RECORDS FOR THE EXERCISE.
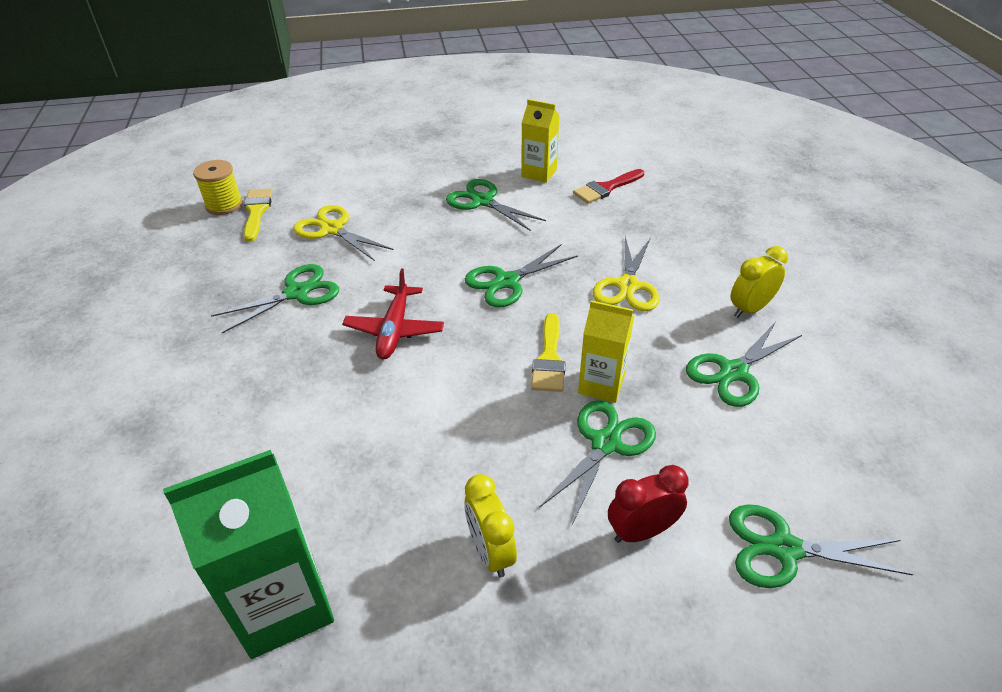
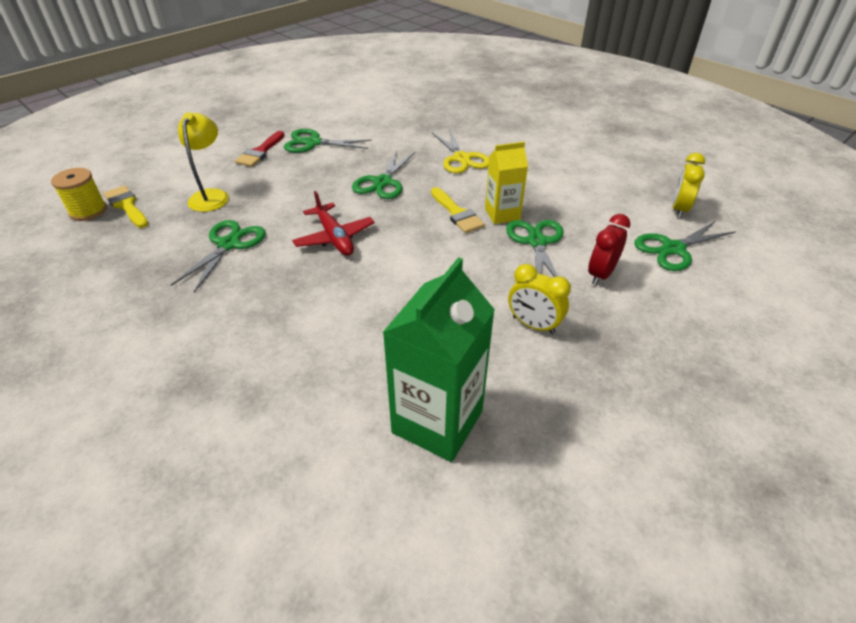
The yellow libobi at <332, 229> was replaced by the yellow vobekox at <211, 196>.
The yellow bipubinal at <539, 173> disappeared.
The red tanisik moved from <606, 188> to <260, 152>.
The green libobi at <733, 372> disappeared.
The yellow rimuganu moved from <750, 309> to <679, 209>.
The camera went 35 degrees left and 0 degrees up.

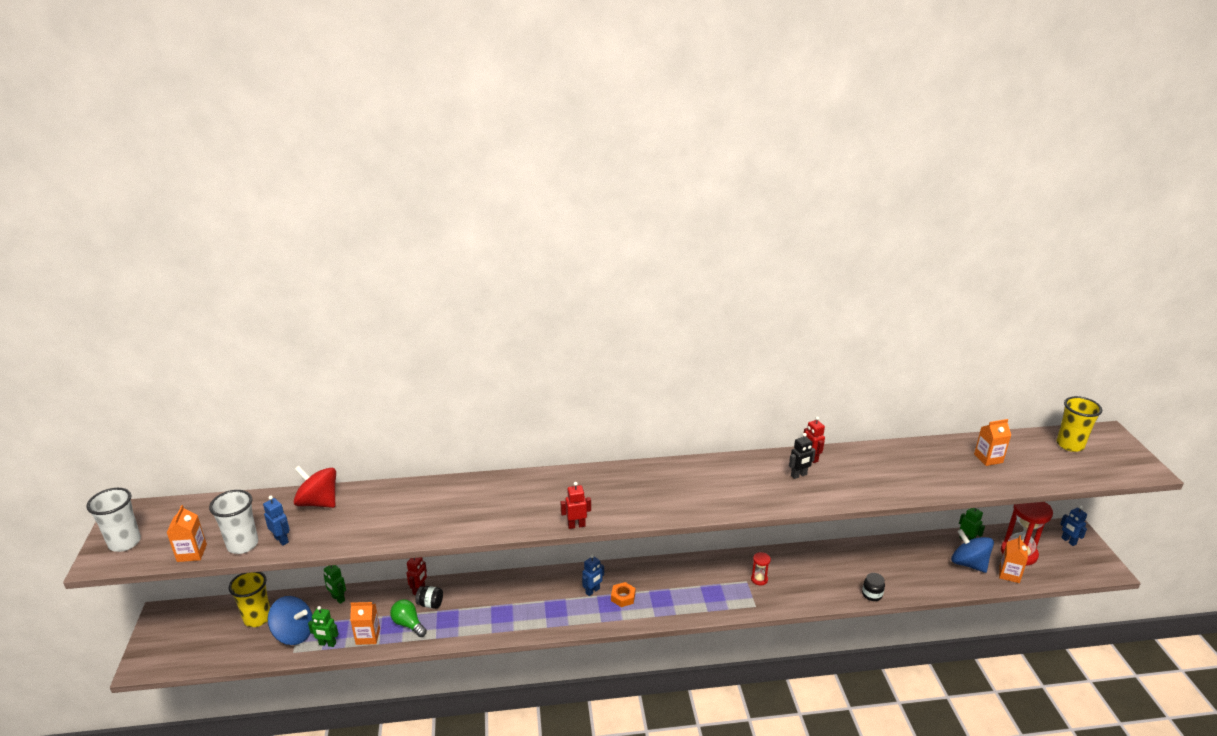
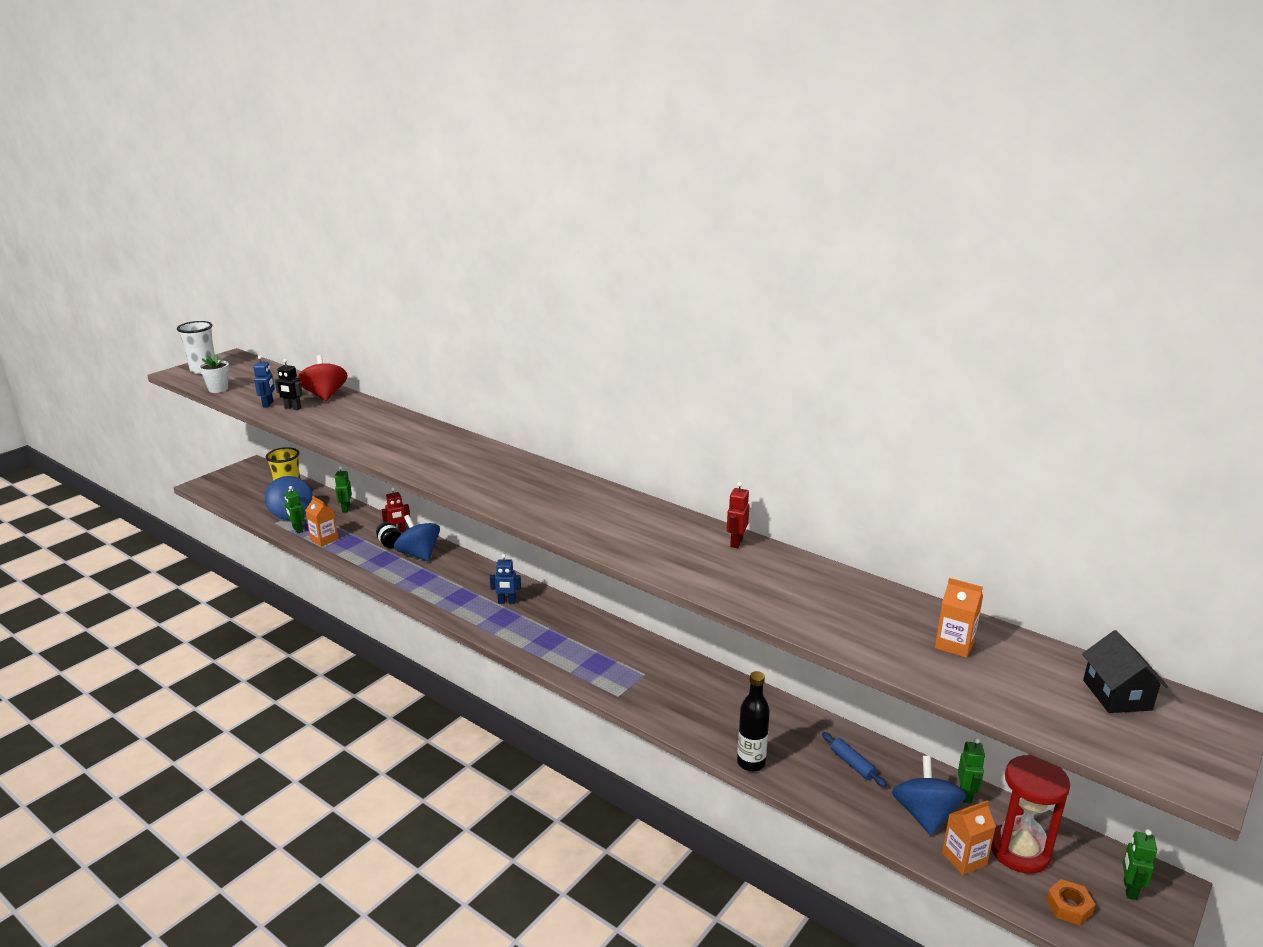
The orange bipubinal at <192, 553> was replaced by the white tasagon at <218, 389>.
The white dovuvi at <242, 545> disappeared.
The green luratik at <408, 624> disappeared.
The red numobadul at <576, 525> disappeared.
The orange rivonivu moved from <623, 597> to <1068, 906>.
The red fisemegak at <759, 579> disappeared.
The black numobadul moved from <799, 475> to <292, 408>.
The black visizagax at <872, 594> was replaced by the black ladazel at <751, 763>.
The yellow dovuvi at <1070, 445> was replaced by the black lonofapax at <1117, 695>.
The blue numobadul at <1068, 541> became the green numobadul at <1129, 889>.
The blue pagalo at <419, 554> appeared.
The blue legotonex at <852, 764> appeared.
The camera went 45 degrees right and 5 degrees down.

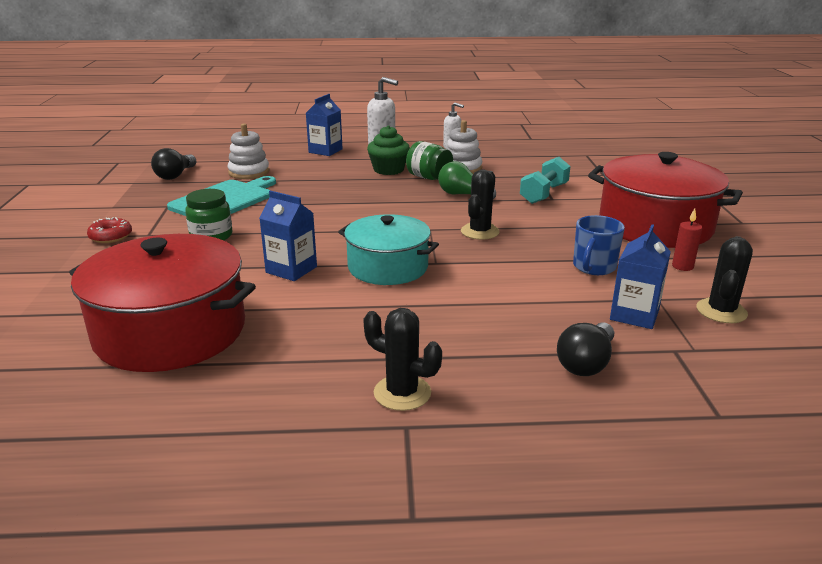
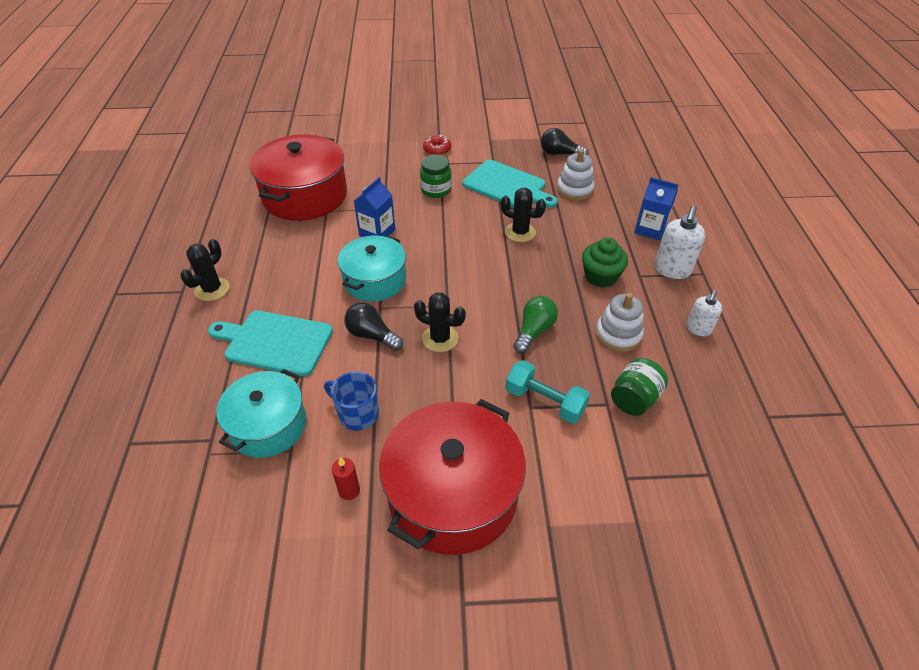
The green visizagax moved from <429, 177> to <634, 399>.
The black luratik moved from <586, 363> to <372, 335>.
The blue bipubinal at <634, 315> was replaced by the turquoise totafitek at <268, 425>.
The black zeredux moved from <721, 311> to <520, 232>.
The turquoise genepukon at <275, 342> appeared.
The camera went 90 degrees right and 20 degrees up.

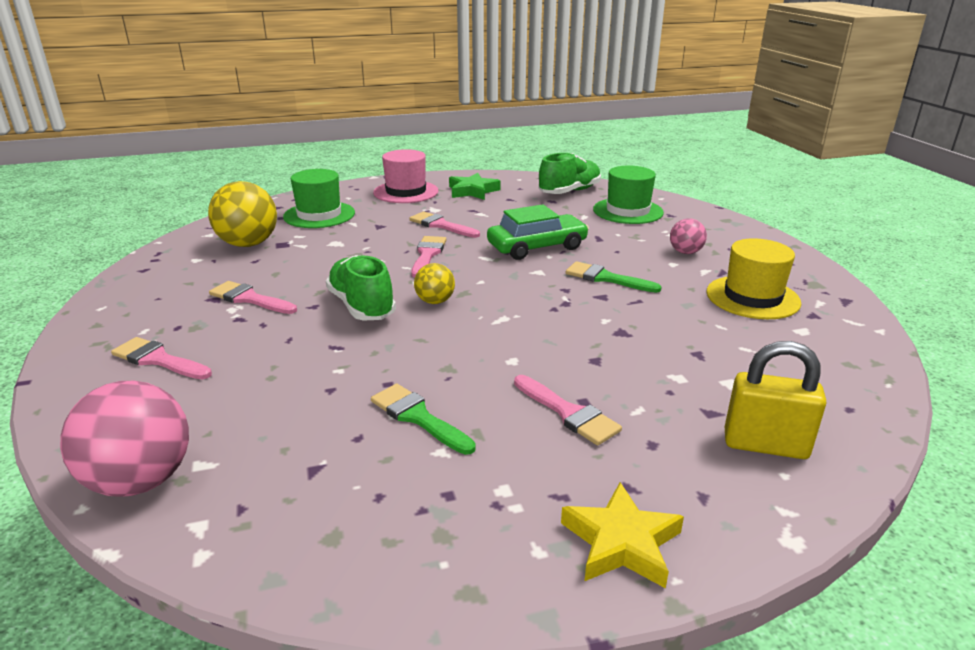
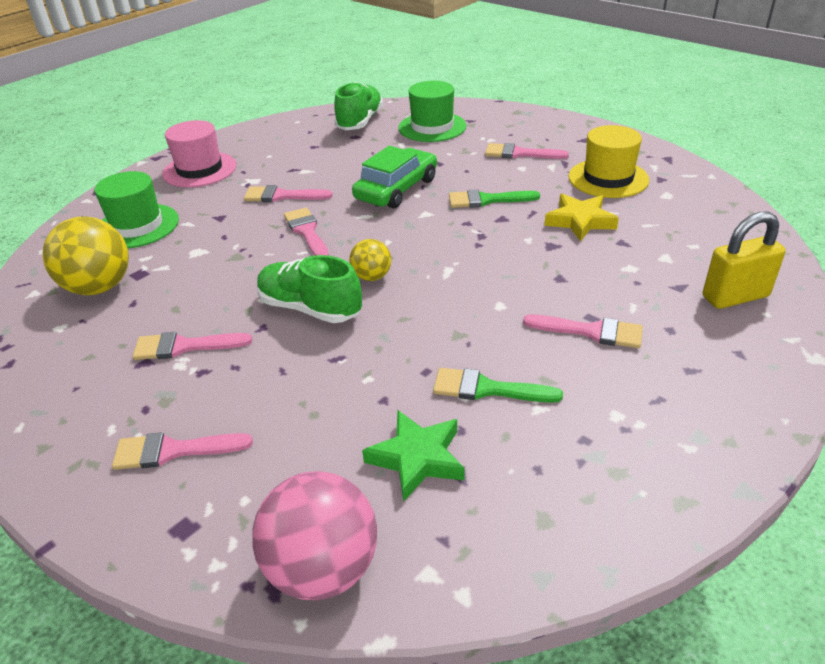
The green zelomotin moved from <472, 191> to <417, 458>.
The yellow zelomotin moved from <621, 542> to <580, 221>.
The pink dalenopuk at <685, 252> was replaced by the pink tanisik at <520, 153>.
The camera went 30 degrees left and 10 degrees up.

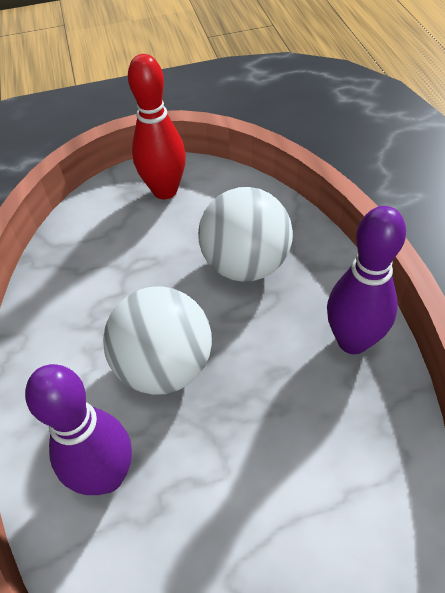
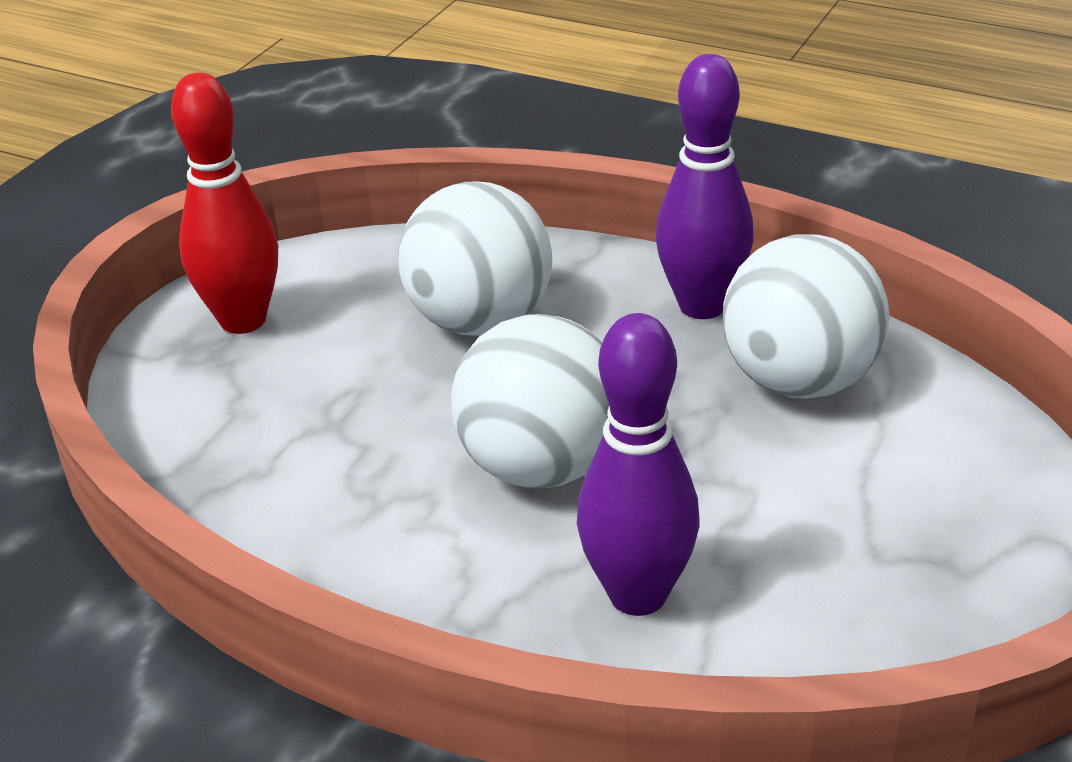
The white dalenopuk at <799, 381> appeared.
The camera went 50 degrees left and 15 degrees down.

DIRECTIONS FOR THIS TASK.
The first line of the entries, the line containing "The yellow rimuganu", and every line between them are to be output exactly; pictures are not.

ANSWER SECTION.
The yellow libobi at <332, 229> was replaced by the yellow vobekox at <211, 196>.
The yellow bipubinal at <539, 173> disappeared.
The red tanisik moved from <606, 188> to <260, 152>.
The green libobi at <733, 372> disappeared.
The yellow rimuganu moved from <750, 309> to <679, 209>.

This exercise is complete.